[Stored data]

═══

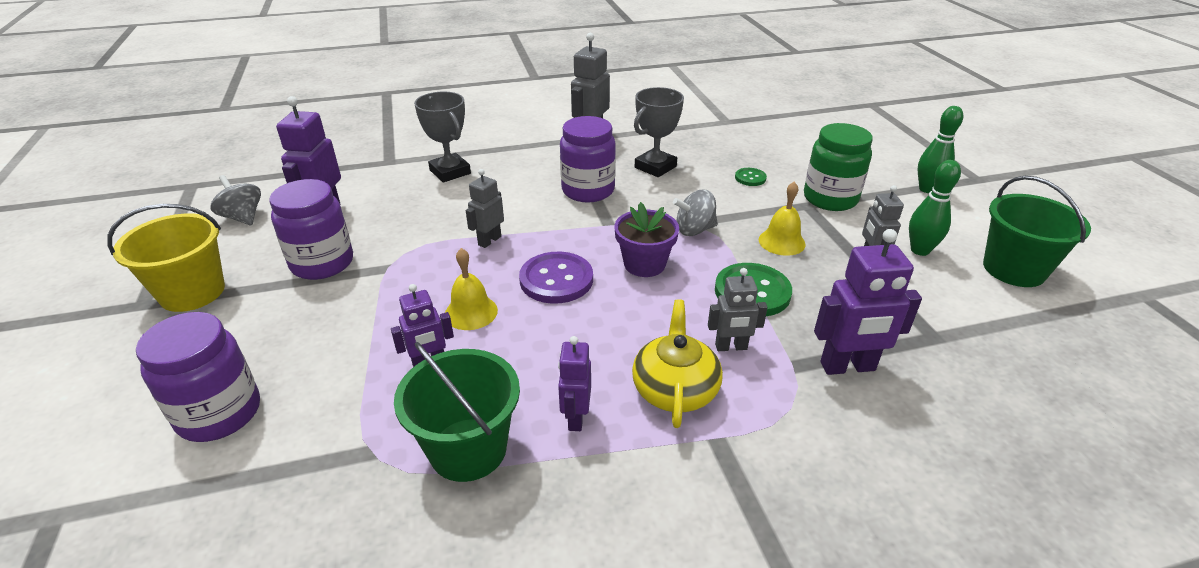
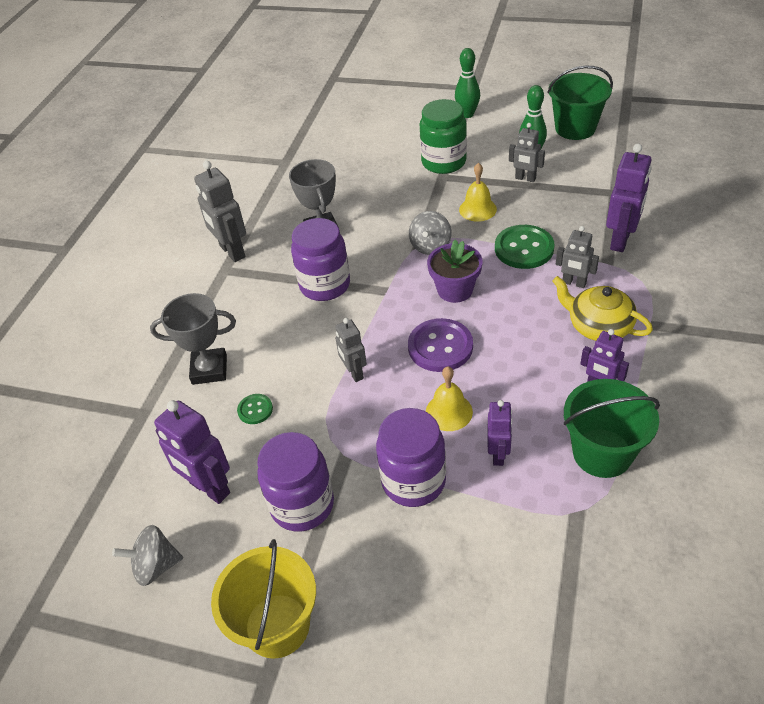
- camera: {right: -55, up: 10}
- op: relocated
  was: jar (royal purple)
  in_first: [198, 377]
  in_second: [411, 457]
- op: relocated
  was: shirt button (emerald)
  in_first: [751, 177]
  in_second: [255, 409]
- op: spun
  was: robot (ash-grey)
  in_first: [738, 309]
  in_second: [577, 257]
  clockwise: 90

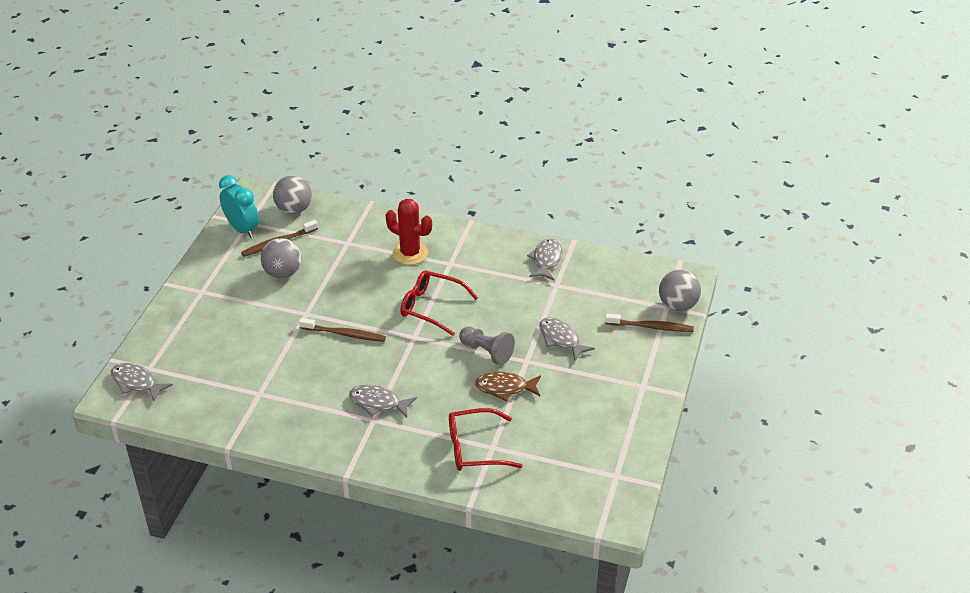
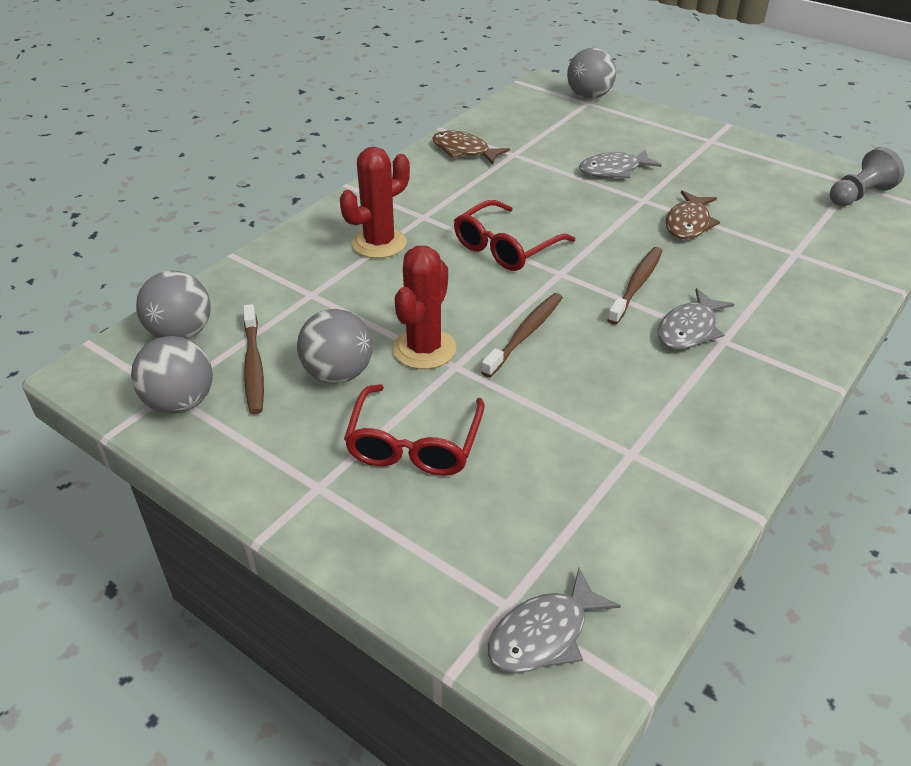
- camera: {right: -70, up: 0}
- op: appeared
  now: cactus (scarlet)
  in_second: [424, 307]
- op: relocated
  was: glasses (scarlet)
  in_first: [486, 439]
  in_second: [414, 430]
- op: relocated
  was: pawn (ash-grey)
  in_first: [487, 345]
  in_second: [867, 176]
- op: relocated
  was: toothbrush (dark brown)
  in_first: [649, 322]
  in_second: [635, 286]
- op: exchanged
  was: alarm clock (aqua)
  now: play ball (ash-grey)
  in_first: [239, 206]
  in_second: [172, 375]
- op: colour
  was: fish (ash-grey)
  now: fish (dark brown)
  in_first: [545, 259]
  in_second: [471, 147]

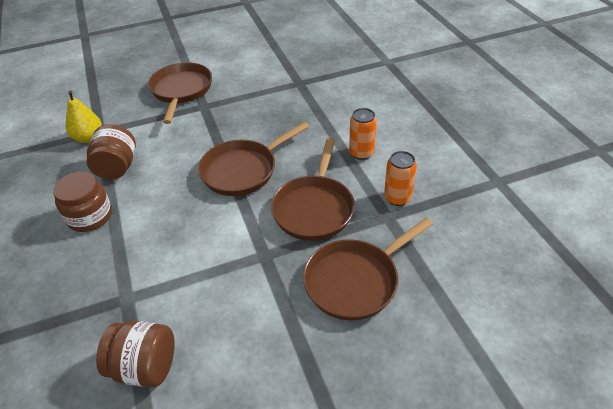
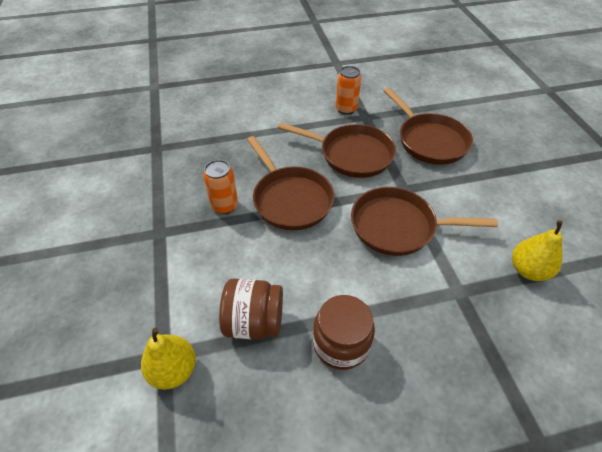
- camera: {right: -85, up: 5}
- op: relocated
  was: pan (dark brown)
  in_first: [180, 93]
  in_second: [424, 221]
- op: relocated
  was: soda can (orange-coloured)
  in_first: [363, 134]
  in_second: [220, 187]
- op: exchanged
  was: jar (dark brown)
  now: pear fruit (bright yellow)
  in_first: [135, 354]
  in_second: [537, 250]

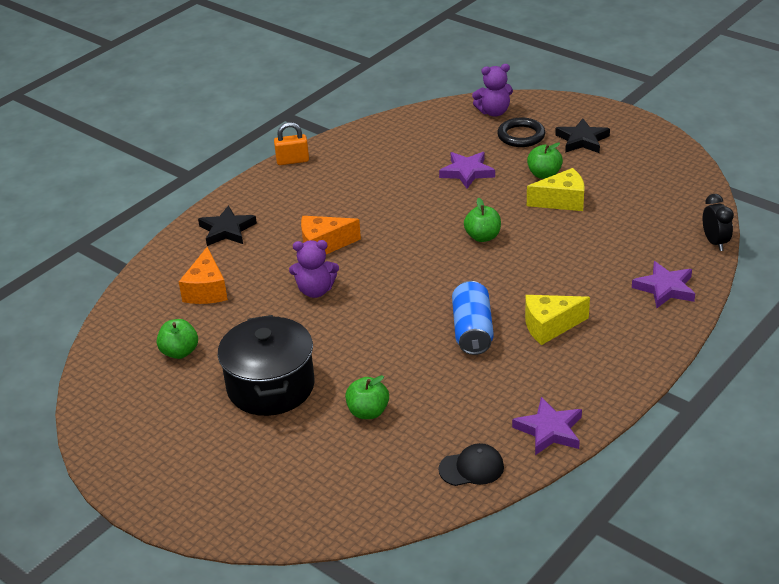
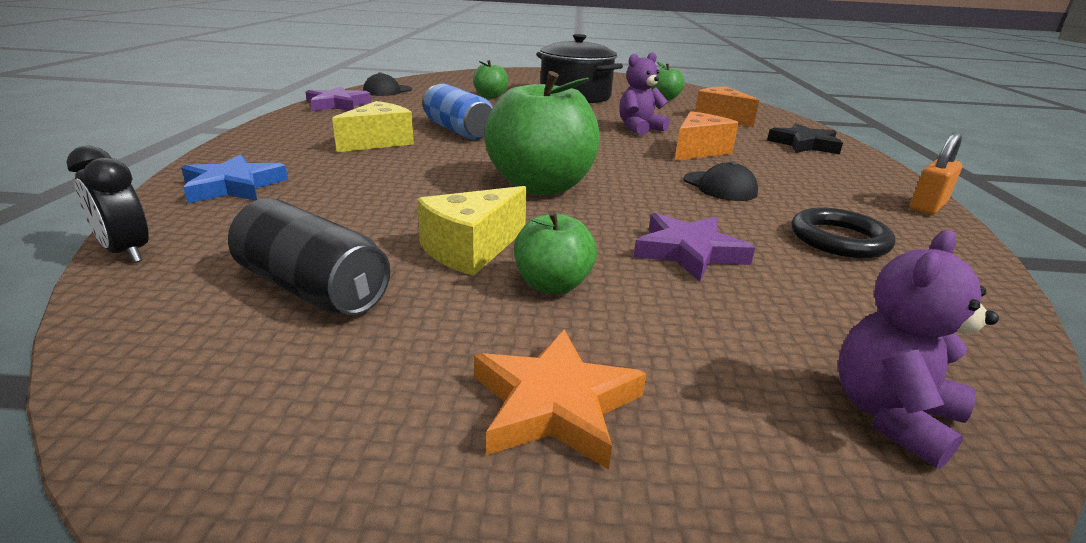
- camera: {right: 140, up: -10}
- op: appeared
  now: soda can (jet-black)
  in_second: [309, 256]
- op: appeared
  now: cap (jet-black)
  in_second: [720, 181]
- op: relocated
  was: hoop (jet-black)
  in_first: [521, 132]
  in_second: [843, 233]
- op: colour
  was: five-pointed star (jet-black)
  now: five-pointed star (orange-coloured)
  in_first: [582, 135]
  in_second: [560, 399]
- op: colour
  was: five-pointed star (royal purple)
  now: five-pointed star (blue)
  in_first: [663, 284]
  in_second: [234, 178]
- op: size
  was: apple (emerald)
  in_first: [482, 220]
  in_second: [542, 133]
  ratio: 1.96

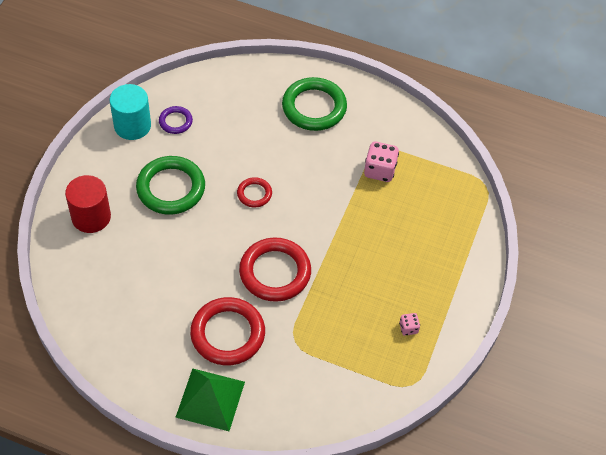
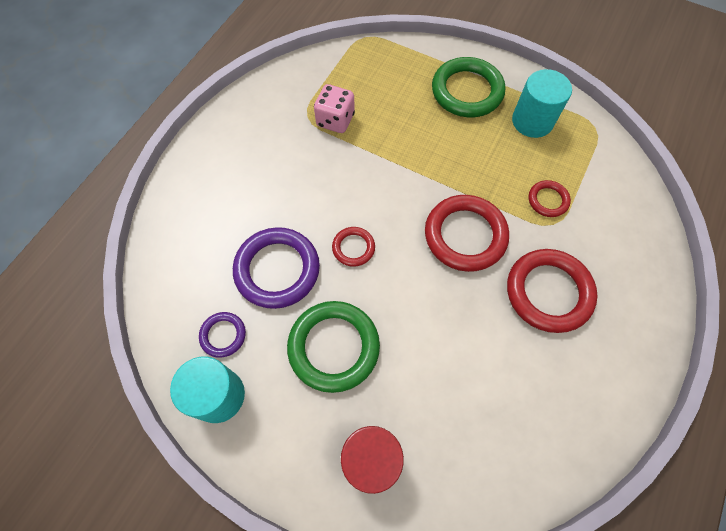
- camera: {right: -80, up: 10}
- op: missing
  was: pyramid shape (emerald)
  in_first: [210, 399]
- op: appeared
  now: hoop (royal purple)
  in_second: [276, 268]
- op: appeared
  now: hoop (scarlet)
  in_second: [550, 198]
- op: relocated
  was: hoop (emerald)
  in_first: [314, 104]
  in_second: [468, 87]
- op: exchanged
  was: dice (rose-pink)
  now: cylinder shape (aqua)
  in_first: [409, 324]
  in_second: [542, 103]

═══

# Required action:
Each record above should be restated word for word. The pictures should not appear.

# Response to this exercise:
- camera: {right: -55, up: 10}
- op: relocated
  was: jar (royal purple)
  in_first: [198, 377]
  in_second: [411, 457]
- op: relocated
  was: shirt button (emerald)
  in_first: [751, 177]
  in_second: [255, 409]
- op: spun
  was: robot (ash-grey)
  in_first: [738, 309]
  in_second: [577, 257]
  clockwise: 90

- camera: {right: -70, up: 0}
- op: appeared
  now: cactus (scarlet)
  in_second: [424, 307]
- op: relocated
  was: glasses (scarlet)
  in_first: [486, 439]
  in_second: [414, 430]
- op: relocated
  was: pawn (ash-grey)
  in_first: [487, 345]
  in_second: [867, 176]
- op: relocated
  was: toothbrush (dark brown)
  in_first: [649, 322]
  in_second: [635, 286]
- op: exchanged
  was: alarm clock (aqua)
  now: play ball (ash-grey)
  in_first: [239, 206]
  in_second: [172, 375]
- op: colour
  was: fish (ash-grey)
  now: fish (dark brown)
  in_first: [545, 259]
  in_second: [471, 147]

- camera: {right: -85, up: 5}
- op: relocated
  was: pan (dark brown)
  in_first: [180, 93]
  in_second: [424, 221]
- op: relocated
  was: soda can (orange-coloured)
  in_first: [363, 134]
  in_second: [220, 187]
- op: exchanged
  was: jar (dark brown)
  now: pear fruit (bright yellow)
  in_first: [135, 354]
  in_second: [537, 250]

- camera: {right: 140, up: -10}
- op: appeared
  now: soda can (jet-black)
  in_second: [309, 256]
- op: appeared
  now: cap (jet-black)
  in_second: [720, 181]
- op: relocated
  was: hoop (jet-black)
  in_first: [521, 132]
  in_second: [843, 233]
- op: colour
  was: five-pointed star (jet-black)
  now: five-pointed star (orange-coloured)
  in_first: [582, 135]
  in_second: [560, 399]
- op: colour
  was: five-pointed star (royal purple)
  now: five-pointed star (blue)
  in_first: [663, 284]
  in_second: [234, 178]
- op: size
  was: apple (emerald)
  in_first: [482, 220]
  in_second: [542, 133]
  ratio: 1.96

- camera: {right: -80, up: 10}
- op: missing
  was: pyramid shape (emerald)
  in_first: [210, 399]
- op: appeared
  now: hoop (royal purple)
  in_second: [276, 268]
- op: appeared
  now: hoop (scarlet)
  in_second: [550, 198]
- op: relocated
  was: hoop (emerald)
  in_first: [314, 104]
  in_second: [468, 87]
- op: exchanged
  was: dice (rose-pink)
  now: cylinder shape (aqua)
  in_first: [409, 324]
  in_second: [542, 103]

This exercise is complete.